Scene edit records:
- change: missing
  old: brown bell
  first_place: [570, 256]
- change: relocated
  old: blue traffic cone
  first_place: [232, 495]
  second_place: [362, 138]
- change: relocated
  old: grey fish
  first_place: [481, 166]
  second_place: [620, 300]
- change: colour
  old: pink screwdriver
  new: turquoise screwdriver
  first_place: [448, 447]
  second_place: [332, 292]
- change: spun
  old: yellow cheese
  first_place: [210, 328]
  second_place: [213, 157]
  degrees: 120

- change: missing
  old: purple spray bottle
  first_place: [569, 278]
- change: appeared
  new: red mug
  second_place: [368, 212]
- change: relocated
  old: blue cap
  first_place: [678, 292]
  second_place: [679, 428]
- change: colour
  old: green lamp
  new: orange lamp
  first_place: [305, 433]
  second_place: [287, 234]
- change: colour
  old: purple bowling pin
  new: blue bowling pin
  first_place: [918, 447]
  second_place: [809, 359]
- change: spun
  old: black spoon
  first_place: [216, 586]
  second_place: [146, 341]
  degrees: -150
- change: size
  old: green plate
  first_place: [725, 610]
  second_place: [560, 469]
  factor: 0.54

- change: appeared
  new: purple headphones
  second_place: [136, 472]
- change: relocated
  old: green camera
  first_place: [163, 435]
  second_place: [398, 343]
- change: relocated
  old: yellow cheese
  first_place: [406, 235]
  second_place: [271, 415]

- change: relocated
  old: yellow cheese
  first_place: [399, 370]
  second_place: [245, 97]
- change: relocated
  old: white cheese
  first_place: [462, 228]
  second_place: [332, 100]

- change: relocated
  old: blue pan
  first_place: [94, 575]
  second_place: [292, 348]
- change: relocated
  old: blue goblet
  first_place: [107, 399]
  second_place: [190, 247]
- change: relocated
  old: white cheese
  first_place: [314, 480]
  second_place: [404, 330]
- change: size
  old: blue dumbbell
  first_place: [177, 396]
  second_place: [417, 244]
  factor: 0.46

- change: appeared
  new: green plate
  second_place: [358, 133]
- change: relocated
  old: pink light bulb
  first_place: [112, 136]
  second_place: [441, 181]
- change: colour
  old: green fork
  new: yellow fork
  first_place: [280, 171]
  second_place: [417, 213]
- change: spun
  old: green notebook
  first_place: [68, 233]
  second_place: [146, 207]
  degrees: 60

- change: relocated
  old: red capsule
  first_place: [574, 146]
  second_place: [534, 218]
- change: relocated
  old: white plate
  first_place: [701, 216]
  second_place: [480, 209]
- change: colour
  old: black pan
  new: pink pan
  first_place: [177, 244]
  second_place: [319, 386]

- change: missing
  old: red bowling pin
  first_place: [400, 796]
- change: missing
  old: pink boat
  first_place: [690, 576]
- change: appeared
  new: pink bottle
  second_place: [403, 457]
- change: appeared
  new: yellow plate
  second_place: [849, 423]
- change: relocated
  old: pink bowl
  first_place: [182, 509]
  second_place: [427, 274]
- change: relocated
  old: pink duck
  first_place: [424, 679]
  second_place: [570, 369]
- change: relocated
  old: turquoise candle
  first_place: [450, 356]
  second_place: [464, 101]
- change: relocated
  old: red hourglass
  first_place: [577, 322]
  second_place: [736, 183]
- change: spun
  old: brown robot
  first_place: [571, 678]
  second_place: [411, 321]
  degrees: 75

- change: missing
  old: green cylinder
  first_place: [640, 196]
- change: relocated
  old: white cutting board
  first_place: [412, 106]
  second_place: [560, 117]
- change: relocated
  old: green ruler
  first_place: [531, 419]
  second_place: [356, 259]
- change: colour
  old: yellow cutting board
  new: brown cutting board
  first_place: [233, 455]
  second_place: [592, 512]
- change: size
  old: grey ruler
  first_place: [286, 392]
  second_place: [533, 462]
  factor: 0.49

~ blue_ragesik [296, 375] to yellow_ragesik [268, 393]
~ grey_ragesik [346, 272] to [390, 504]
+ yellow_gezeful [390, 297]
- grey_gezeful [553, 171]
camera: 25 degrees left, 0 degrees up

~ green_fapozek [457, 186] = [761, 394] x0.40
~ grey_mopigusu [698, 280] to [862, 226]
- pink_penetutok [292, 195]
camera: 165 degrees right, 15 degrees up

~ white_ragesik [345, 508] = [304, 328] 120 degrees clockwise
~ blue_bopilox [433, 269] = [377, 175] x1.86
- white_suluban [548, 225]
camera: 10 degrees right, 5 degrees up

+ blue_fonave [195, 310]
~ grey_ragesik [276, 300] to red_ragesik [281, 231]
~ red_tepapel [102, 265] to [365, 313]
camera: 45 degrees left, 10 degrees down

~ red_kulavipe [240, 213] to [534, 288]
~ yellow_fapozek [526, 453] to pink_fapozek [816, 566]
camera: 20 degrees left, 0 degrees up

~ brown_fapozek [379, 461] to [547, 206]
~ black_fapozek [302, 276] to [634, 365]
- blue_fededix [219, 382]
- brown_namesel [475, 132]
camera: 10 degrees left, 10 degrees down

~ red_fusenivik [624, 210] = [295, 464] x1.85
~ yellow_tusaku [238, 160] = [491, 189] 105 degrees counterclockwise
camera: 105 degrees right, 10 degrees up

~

→ **Prompt**: Could you reproduce every record above exactly as it appears?

→ **Written response**:
- change: missing
  old: brown bell
  first_place: [570, 256]
- change: relocated
  old: blue traffic cone
  first_place: [232, 495]
  second_place: [362, 138]
- change: relocated
  old: grey fish
  first_place: [481, 166]
  second_place: [620, 300]
- change: colour
  old: pink screwdriver
  new: turquoise screwdriver
  first_place: [448, 447]
  second_place: [332, 292]
- change: spun
  old: yellow cheese
  first_place: [210, 328]
  second_place: [213, 157]
  degrees: 120

- change: missing
  old: purple spray bottle
  first_place: [569, 278]
- change: appeared
  new: red mug
  second_place: [368, 212]
- change: relocated
  old: blue cap
  first_place: [678, 292]
  second_place: [679, 428]
- change: colour
  old: green lamp
  new: orange lamp
  first_place: [305, 433]
  second_place: [287, 234]
- change: colour
  old: purple bowling pin
  new: blue bowling pin
  first_place: [918, 447]
  second_place: [809, 359]
- change: spun
  old: black spoon
  first_place: [216, 586]
  second_place: [146, 341]
  degrees: -150
- change: size
  old: green plate
  first_place: [725, 610]
  second_place: [560, 469]
  factor: 0.54

- change: appeared
  new: purple headphones
  second_place: [136, 472]
- change: relocated
  old: green camera
  first_place: [163, 435]
  second_place: [398, 343]
- change: relocated
  old: yellow cheese
  first_place: [406, 235]
  second_place: [271, 415]

- change: relocated
  old: yellow cheese
  first_place: [399, 370]
  second_place: [245, 97]
- change: relocated
  old: white cheese
  first_place: [462, 228]
  second_place: [332, 100]

- change: relocated
  old: blue pan
  first_place: [94, 575]
  second_place: [292, 348]
- change: relocated
  old: blue goblet
  first_place: [107, 399]
  second_place: [190, 247]
- change: relocated
  old: white cheese
  first_place: [314, 480]
  second_place: [404, 330]
- change: size
  old: blue dumbbell
  first_place: [177, 396]
  second_place: [417, 244]
  factor: 0.46

- change: appeared
  new: green plate
  second_place: [358, 133]
- change: relocated
  old: pink light bulb
  first_place: [112, 136]
  second_place: [441, 181]
- change: colour
  old: green fork
  new: yellow fork
  first_place: [280, 171]
  second_place: [417, 213]
- change: spun
  old: green notebook
  first_place: [68, 233]
  second_place: [146, 207]
  degrees: 60

- change: relocated
  old: red capsule
  first_place: [574, 146]
  second_place: [534, 218]
- change: relocated
  old: white plate
  first_place: [701, 216]
  second_place: [480, 209]
- change: colour
  old: black pan
  new: pink pan
  first_place: [177, 244]
  second_place: [319, 386]

- change: missing
  old: red bowling pin
  first_place: [400, 796]
- change: missing
  old: pink boat
  first_place: [690, 576]
- change: appeared
  new: pink bottle
  second_place: [403, 457]
- change: appeared
  new: yellow plate
  second_place: [849, 423]
- change: relocated
  old: pink bowl
  first_place: [182, 509]
  second_place: [427, 274]
- change: relocated
  old: pink duck
  first_place: [424, 679]
  second_place: [570, 369]
- change: relocated
  old: turquoise candle
  first_place: [450, 356]
  second_place: [464, 101]
- change: relocated
  old: red hourglass
  first_place: [577, 322]
  second_place: [736, 183]
- change: spun
  old: brown robot
  first_place: [571, 678]
  second_place: [411, 321]
  degrees: 75

- change: missing
  old: green cylinder
  first_place: [640, 196]
- change: relocated
  old: white cutting board
  first_place: [412, 106]
  second_place: [560, 117]
- change: relocated
  old: green ruler
  first_place: [531, 419]
  second_place: [356, 259]
- change: colour
  old: yellow cutting board
  new: brown cutting board
  first_place: [233, 455]
  second_place: [592, 512]
- change: size
  old: grey ruler
  first_place: [286, 392]
  second_place: [533, 462]
  factor: 0.49

~ blue_ragesik [296, 375] to yellow_ragesik [268, 393]
~ grey_ragesik [346, 272] to [390, 504]
+ yellow_gezeful [390, 297]
- grey_gezeful [553, 171]
camera: 25 degrees left, 0 degrees up

~ green_fapozek [457, 186] = [761, 394] x0.40
~ grey_mopigusu [698, 280] to [862, 226]
- pink_penetutok [292, 195]
camera: 165 degrees right, 15 degrees up

~ white_ragesik [345, 508] = [304, 328] 120 degrees clockwise
~ blue_bopilox [433, 269] = [377, 175] x1.86
- white_suluban [548, 225]
camera: 10 degrees right, 5 degrees up

+ blue_fonave [195, 310]
~ grey_ragesik [276, 300] to red_ragesik [281, 231]
~ red_tepapel [102, 265] to [365, 313]
camera: 45 degrees left, 10 degrees down

~ red_kulavipe [240, 213] to [534, 288]
~ yellow_fapozek [526, 453] to pink_fapozek [816, 566]
camera: 20 degrees left, 0 degrees up

~ brown_fapozek [379, 461] to [547, 206]
~ black_fapozek [302, 276] to [634, 365]
- blue_fededix [219, 382]
- brown_namesel [475, 132]
camera: 10 degrees left, 10 degrees down

~ red_fusenivik [624, 210] = [295, 464] x1.85
~ yellow_tusaku [238, 160] = [491, 189] 105 degrees counterclockwise
camera: 105 degrees right, 10 degrees up

~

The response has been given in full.